#### MATERIAL PROVIDED:
--*--
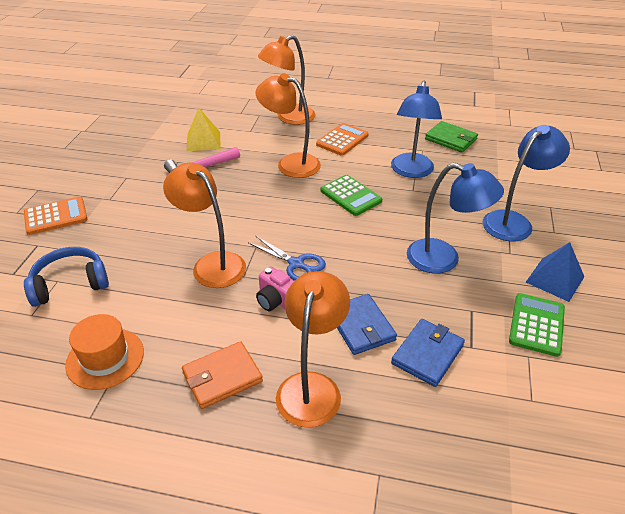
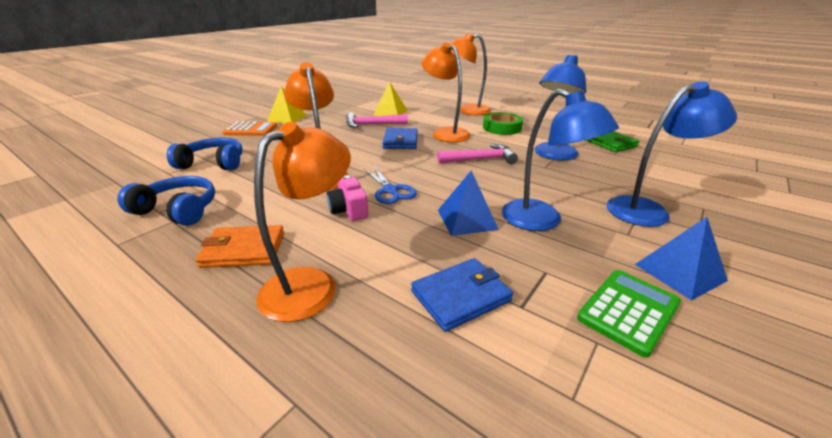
camera: 25 degrees right, 10 degrees down
(82, 182) = (287, 118): none -> yellow pyramid
(105, 358) = (178, 210): orange hat -> blue headphones
(342, 140) = (502, 128): orange calculator -> green tape
(350, 196) = (480, 159): green calculator -> pink hammer
(361, 326) = (408, 250): blue wallet -> blue wallet (400, 141)
(385, 277) = (466, 219): none -> blue pyramid

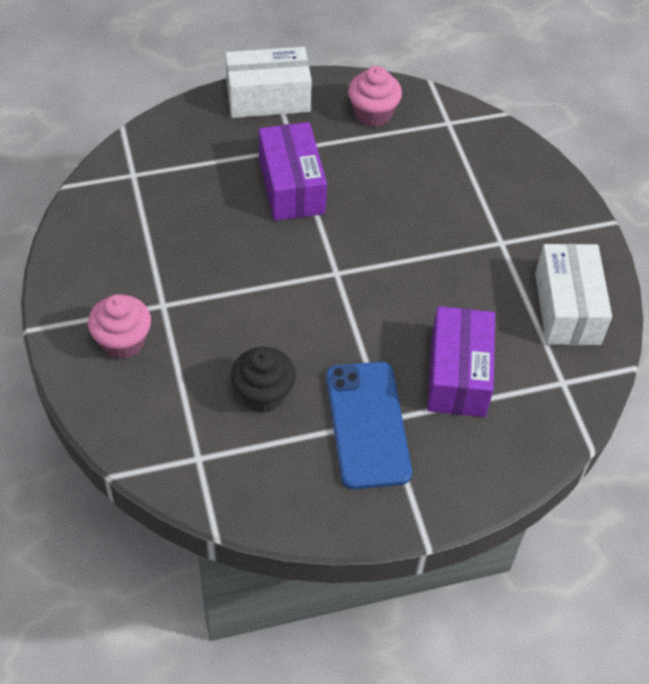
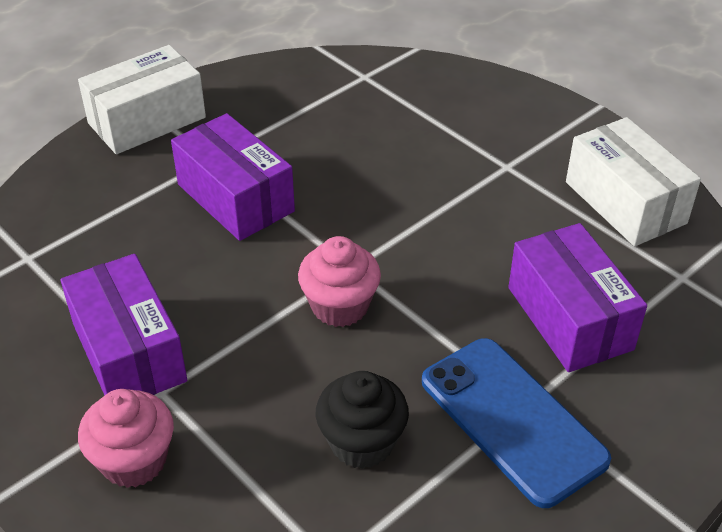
camera: 25 degrees left, 10 degrees down
(159, 269) = (128, 352): none -> purple box
(372, 114) = (277, 95): pink cupcake -> pink cupcake (340, 306)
--*--
Each line from the one containing "(159, 269) = (128, 352): none -> purple box" to the end of the listing above must be printed exactly, and no other line may appear.

(159, 269) = (128, 352): none -> purple box
(372, 114) = (277, 95): pink cupcake -> pink cupcake (340, 306)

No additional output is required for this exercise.